Task
Within the listing below, the lines containing "none" are to be counted. Give the number only.

Data shown

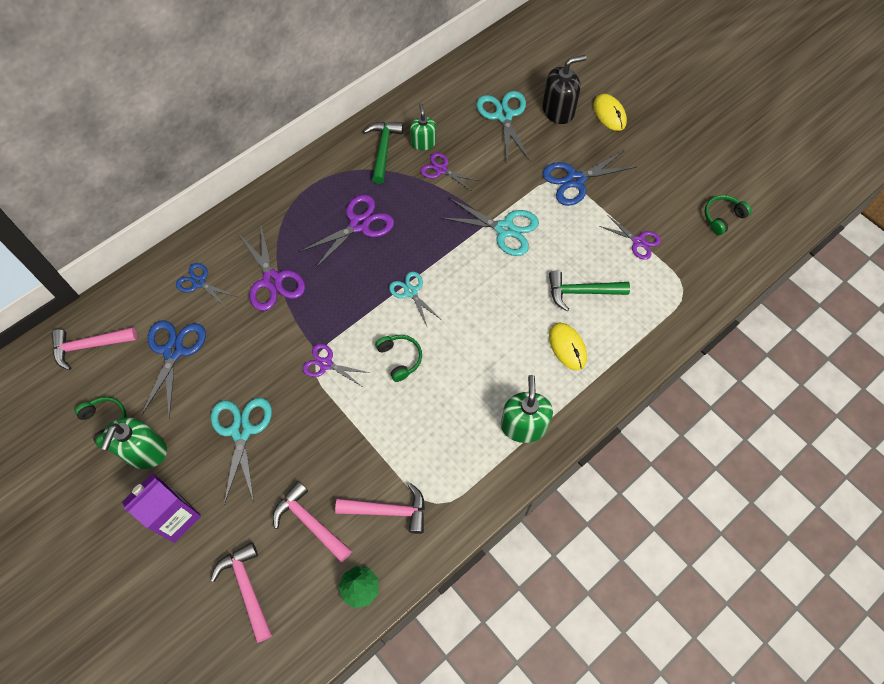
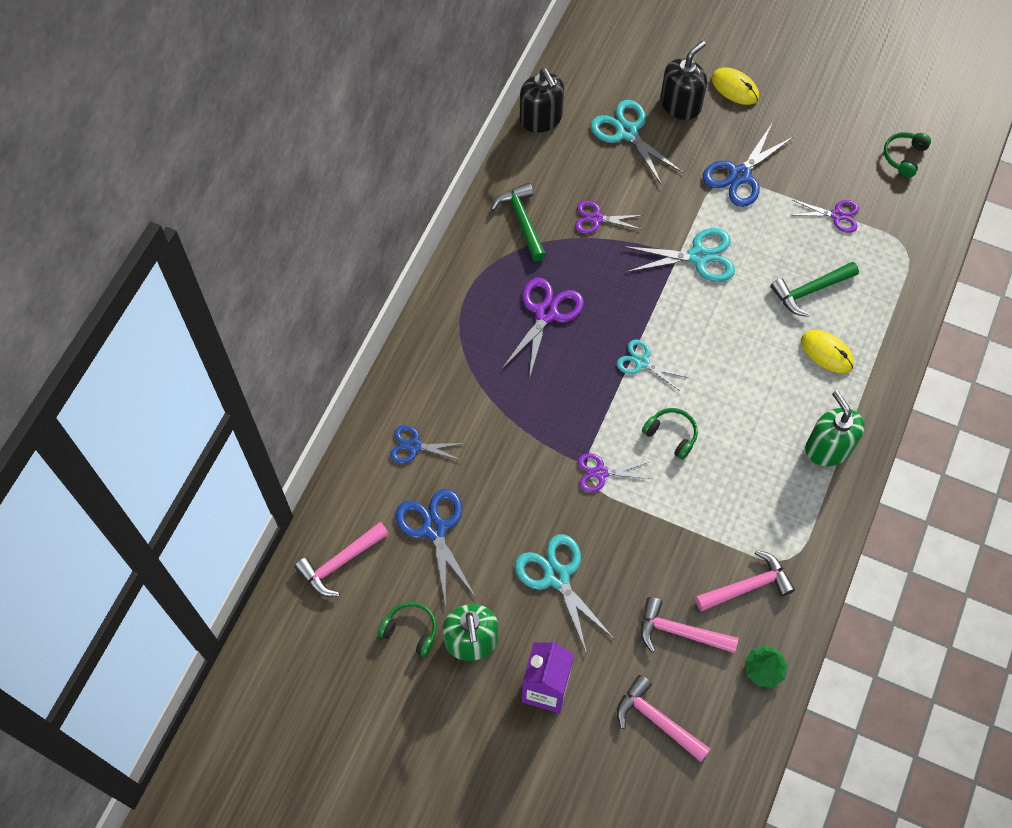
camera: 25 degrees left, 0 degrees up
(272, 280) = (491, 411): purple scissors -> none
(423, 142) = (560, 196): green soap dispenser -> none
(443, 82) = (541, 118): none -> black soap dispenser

...

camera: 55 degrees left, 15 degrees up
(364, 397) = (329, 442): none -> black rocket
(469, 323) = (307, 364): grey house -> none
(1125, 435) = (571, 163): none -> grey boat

Written response
6